Scan the records for the word "cyan". Copy each line that includes it.

### Data shown:
════

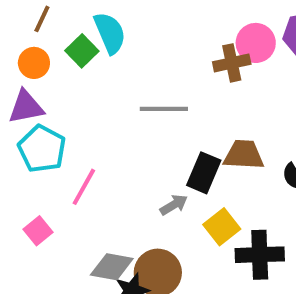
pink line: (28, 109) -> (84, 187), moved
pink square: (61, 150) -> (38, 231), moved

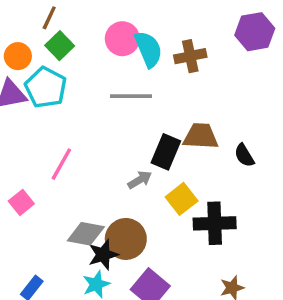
brown line: (42, 19) -> (49, 18), moved
cyan semicircle: (110, 33) -> (148, 49), moved
pink circle: (256, 43) -> (122, 39), moved
cyan pentagon: (42, 149) -> (46, 87), moved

════

### Answer area:
cyan semicircle: (110, 33) -> (148, 49), moved
cyan pentagon: (42, 149) -> (46, 87), moved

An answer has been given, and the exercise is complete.